Copy the records below exactly, from the line containing "SD1 pin MOSI: A7 -> D13" through the last line, and leave out every picture.

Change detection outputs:
+--
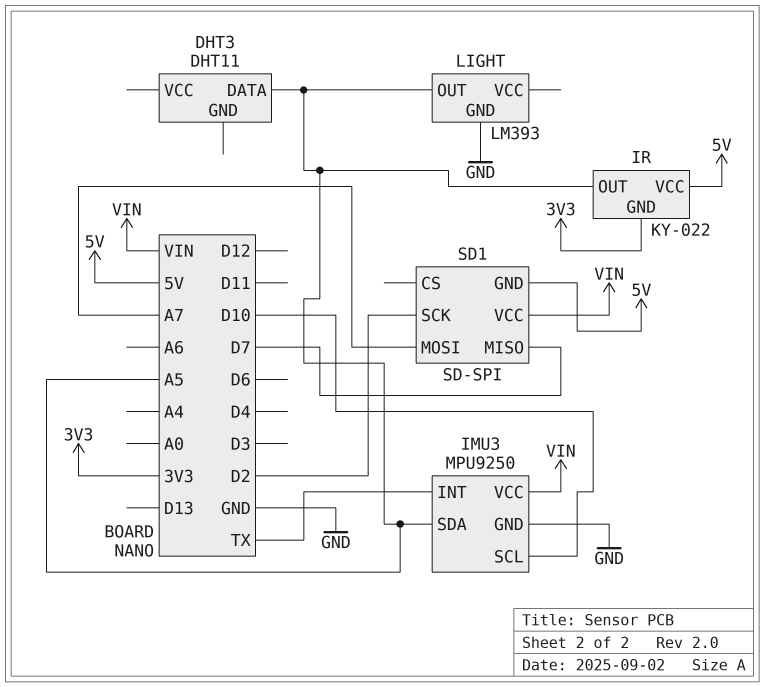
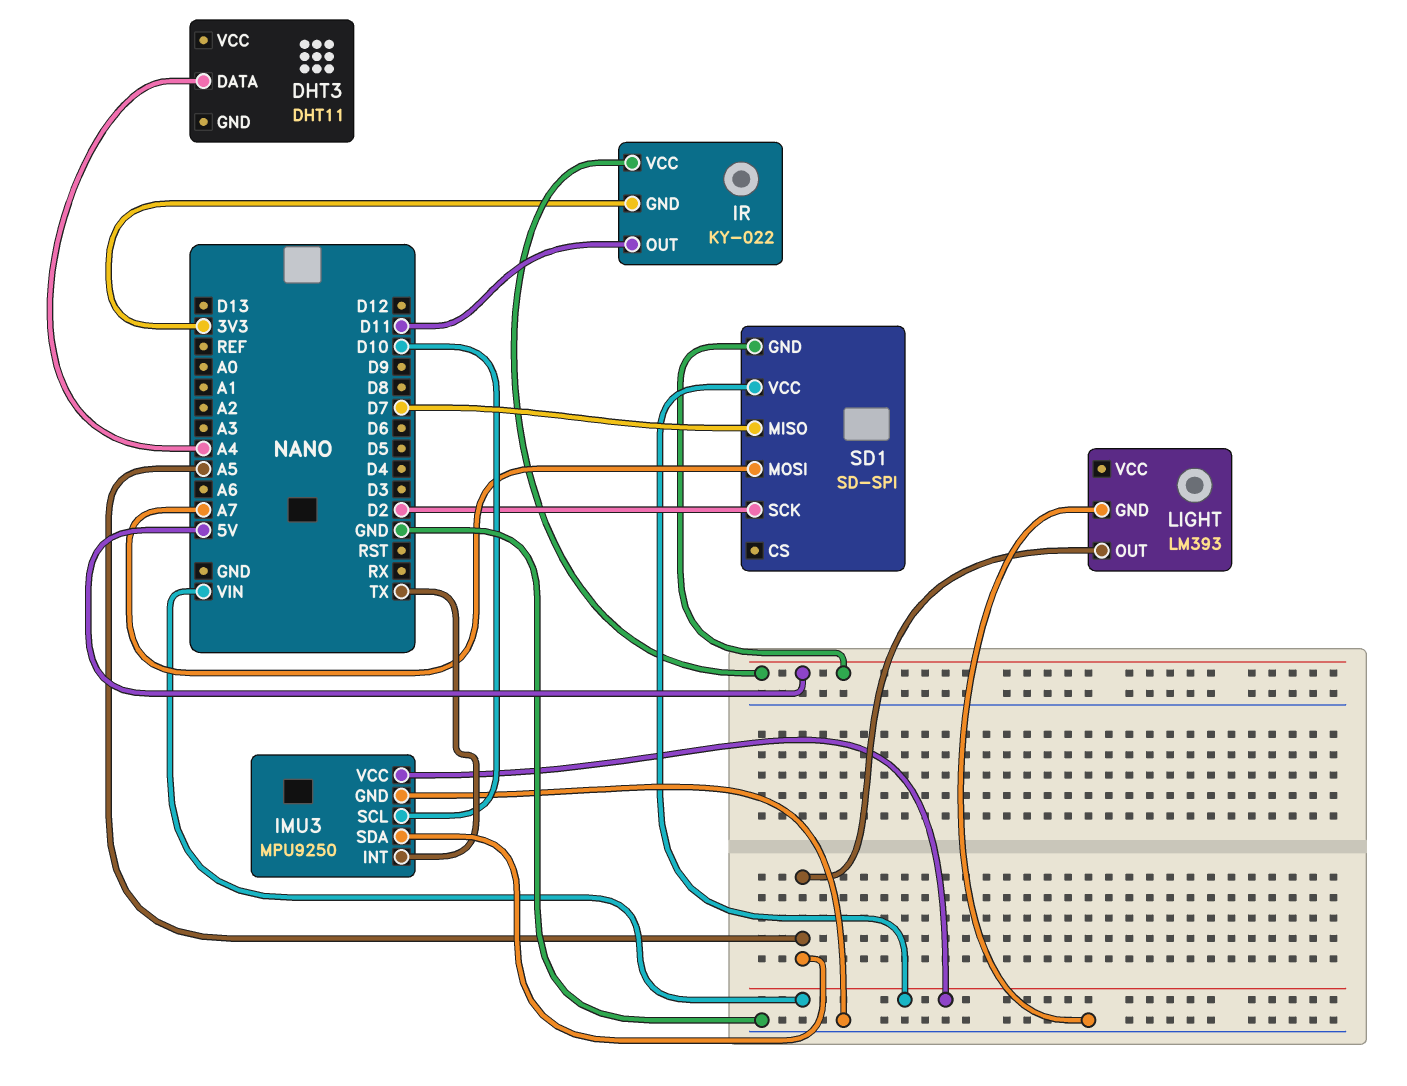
DHT3 pin DATA: A5 -> A4
IR pin OUT: A5 -> D11

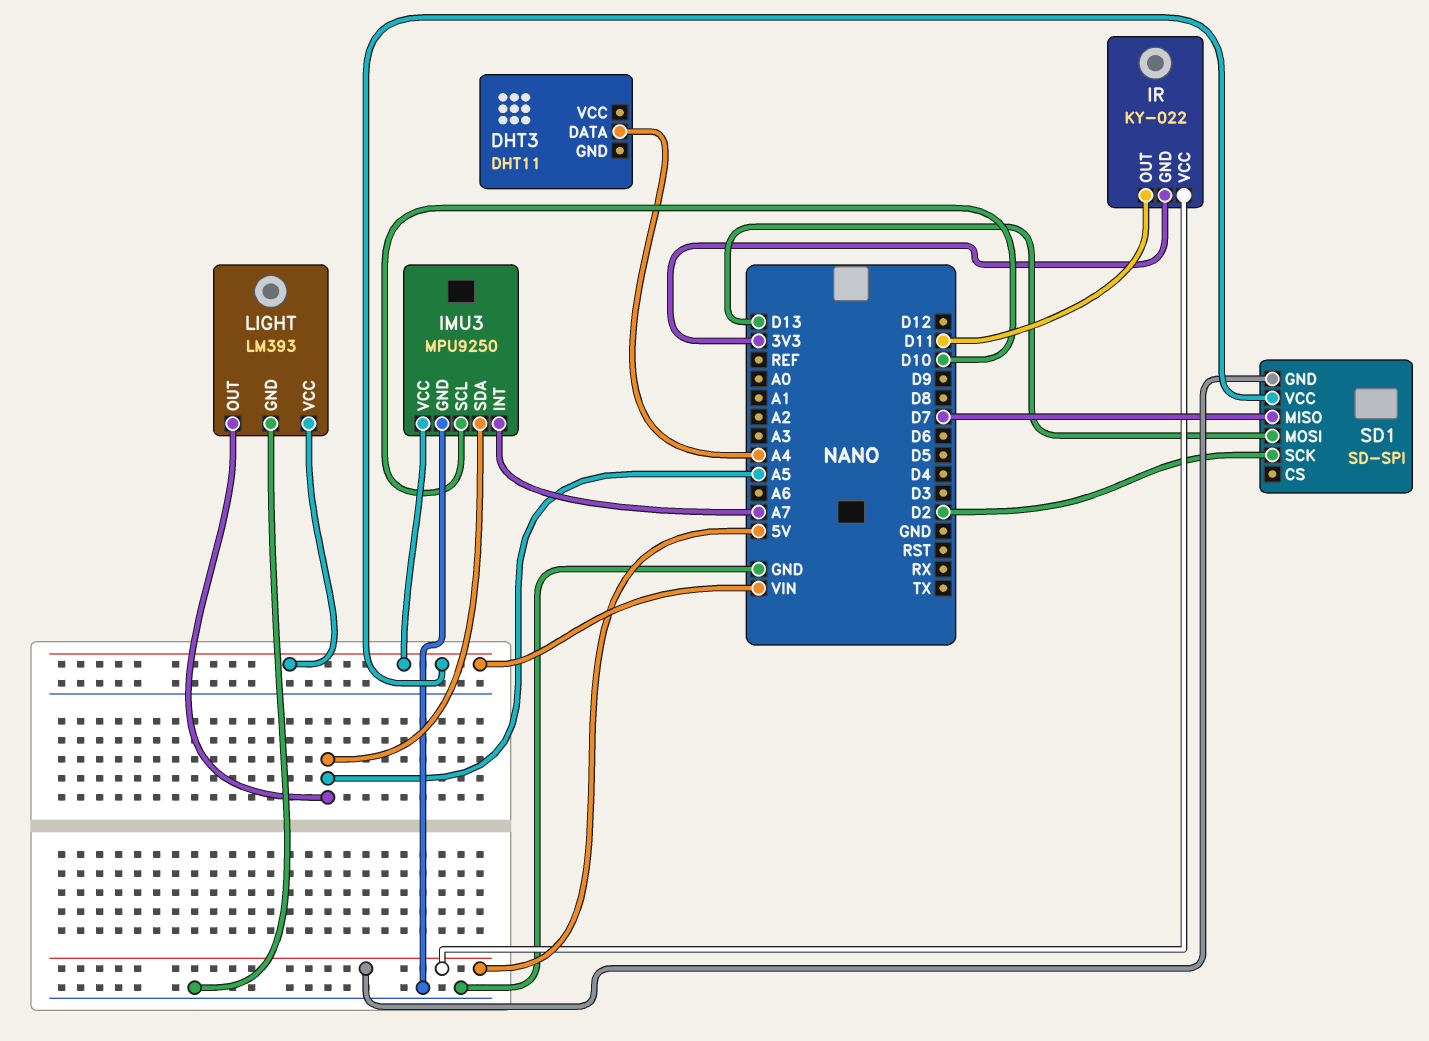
IMU3 pin INT: TX -> A7
LIGHT pin VCC: none -> VIN
SD1 pin MOSI: A7 -> D13

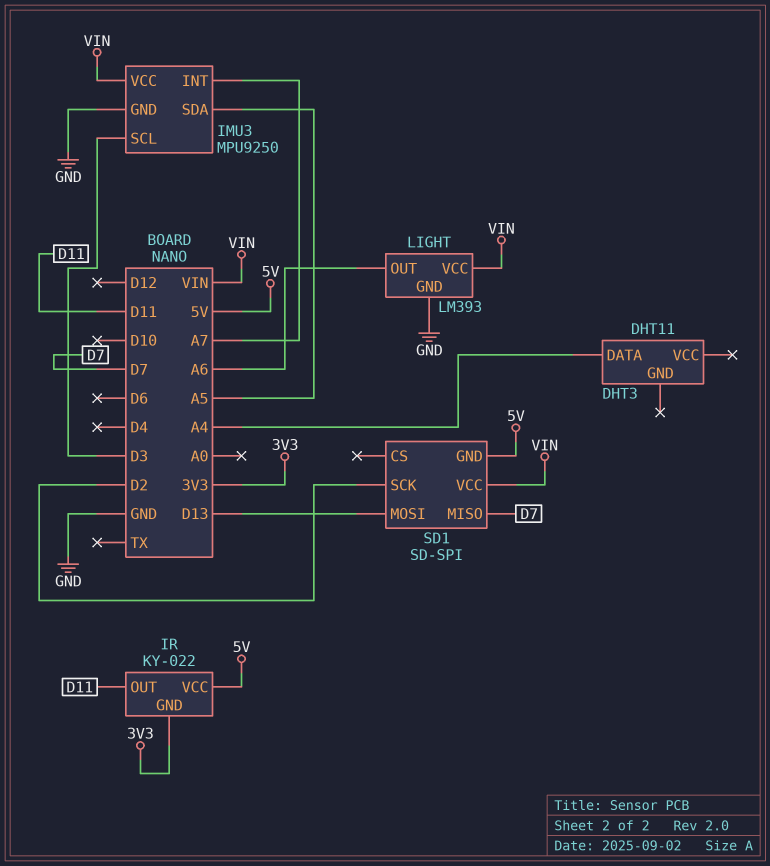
IMU3 pin SCL: D10 -> D3
LIGHT pin OUT: A5 -> A6

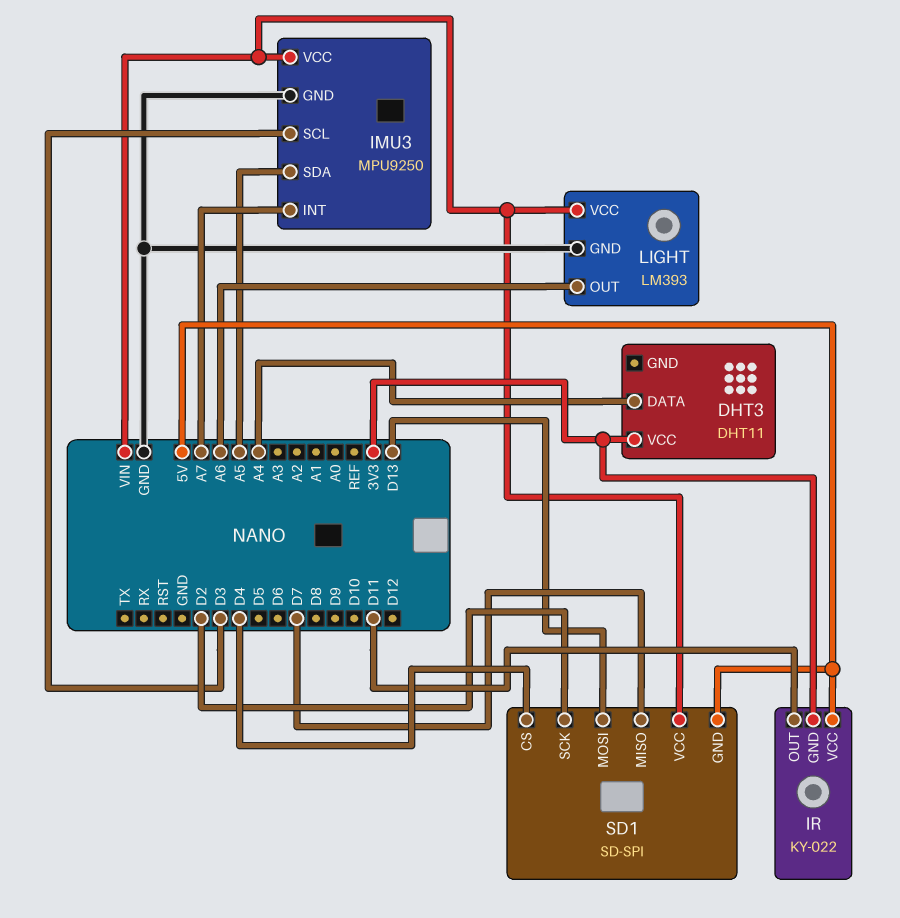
DHT3 pin VCC: none -> 3V3
SD1 pin CS: none -> D4

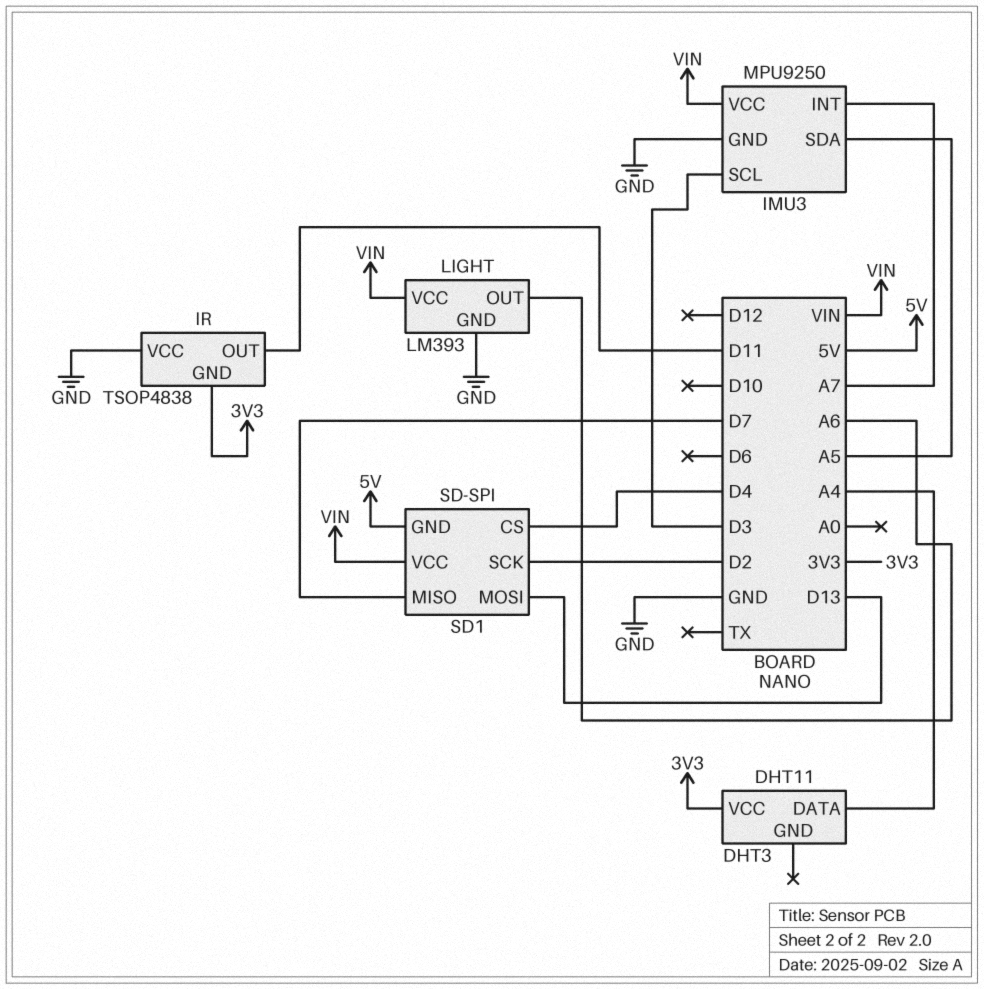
IR: KY-022 -> TSOP4838
IR pin VCC: 5V -> GND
+--
(PROBLEM SOLUTION):
SD1 pin MOSI: A7 -> D13

IMU3 pin SCL: D10 -> D3
LIGHT pin OUT: A5 -> A6

DHT3 pin VCC: none -> 3V3
SD1 pin CS: none -> D4

IR: KY-022 -> TSOP4838
IR pin VCC: 5V -> GND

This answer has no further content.